>> start Recorded data

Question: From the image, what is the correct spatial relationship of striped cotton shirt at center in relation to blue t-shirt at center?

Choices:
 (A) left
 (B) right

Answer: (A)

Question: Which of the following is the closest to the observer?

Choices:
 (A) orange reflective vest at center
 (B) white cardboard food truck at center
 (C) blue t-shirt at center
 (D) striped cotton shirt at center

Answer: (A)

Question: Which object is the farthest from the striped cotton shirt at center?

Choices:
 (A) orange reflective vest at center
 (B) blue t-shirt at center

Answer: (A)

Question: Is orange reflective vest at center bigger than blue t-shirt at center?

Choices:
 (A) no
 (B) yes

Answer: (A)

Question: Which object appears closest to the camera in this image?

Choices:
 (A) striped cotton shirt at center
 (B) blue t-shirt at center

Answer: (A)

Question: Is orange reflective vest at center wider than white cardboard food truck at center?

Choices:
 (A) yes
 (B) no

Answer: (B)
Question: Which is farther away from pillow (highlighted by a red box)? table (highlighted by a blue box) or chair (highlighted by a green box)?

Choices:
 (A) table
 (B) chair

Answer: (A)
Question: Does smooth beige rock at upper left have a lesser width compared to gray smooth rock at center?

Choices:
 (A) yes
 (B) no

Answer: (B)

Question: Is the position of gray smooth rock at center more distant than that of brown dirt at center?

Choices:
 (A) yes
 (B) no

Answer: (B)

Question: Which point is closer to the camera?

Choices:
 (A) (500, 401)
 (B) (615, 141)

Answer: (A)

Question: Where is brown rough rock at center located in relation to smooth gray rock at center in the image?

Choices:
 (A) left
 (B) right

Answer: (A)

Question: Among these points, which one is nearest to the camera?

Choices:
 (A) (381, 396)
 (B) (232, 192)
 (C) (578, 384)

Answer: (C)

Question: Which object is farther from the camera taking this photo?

>> end Recorded data

:: Exercise prompt ::
Reproduce all of the entries above word for word, with each line kept unchanged and in its original order.

:: Solved exercise ::
Question: From the image, what is the correct spatial relationship of striped cotton shirt at center in relation to blue t-shirt at center?

Choices:
 (A) left
 (B) right

Answer: (A)

Question: Which of the following is the closest to the observer?

Choices:
 (A) orange reflective vest at center
 (B) white cardboard food truck at center
 (C) blue t-shirt at center
 (D) striped cotton shirt at center

Answer: (A)

Question: Which object is the farthest from the striped cotton shirt at center?

Choices:
 (A) orange reflective vest at center
 (B) blue t-shirt at center

Answer: (A)

Question: Is orange reflective vest at center bigger than blue t-shirt at center?

Choices:
 (A) no
 (B) yes

Answer: (A)

Question: Which object appears closest to the camera in this image?

Choices:
 (A) striped cotton shirt at center
 (B) blue t-shirt at center

Answer: (A)

Question: Is orange reflective vest at center wider than white cardboard food truck at center?

Choices:
 (A) yes
 (B) no

Answer: (B)
Question: Which is farther away from pillow (highlighted by a red box)? table (highlighted by a blue box) or chair (highlighted by a green box)?

Choices:
 (A) table
 (B) chair

Answer: (A)
Question: Does smooth beige rock at upper left have a lesser width compared to gray smooth rock at center?

Choices:
 (A) yes
 (B) no

Answer: (B)

Question: Is the position of gray smooth rock at center more distant than that of brown dirt at center?

Choices:
 (A) yes
 (B) no

Answer: (B)

Question: Which point is closer to the camera?

Choices:
 (A) (500, 401)
 (B) (615, 141)

Answer: (A)

Question: Where is brown rough rock at center located in relation to smooth gray rock at center in the image?

Choices:
 (A) left
 (B) right

Answer: (A)

Question: Among these points, which one is nearest to the camera?

Choices:
 (A) (381, 396)
 (B) (232, 192)
 (C) (578, 384)

Answer: (C)

Question: Which object is farther from the camera taking this photo?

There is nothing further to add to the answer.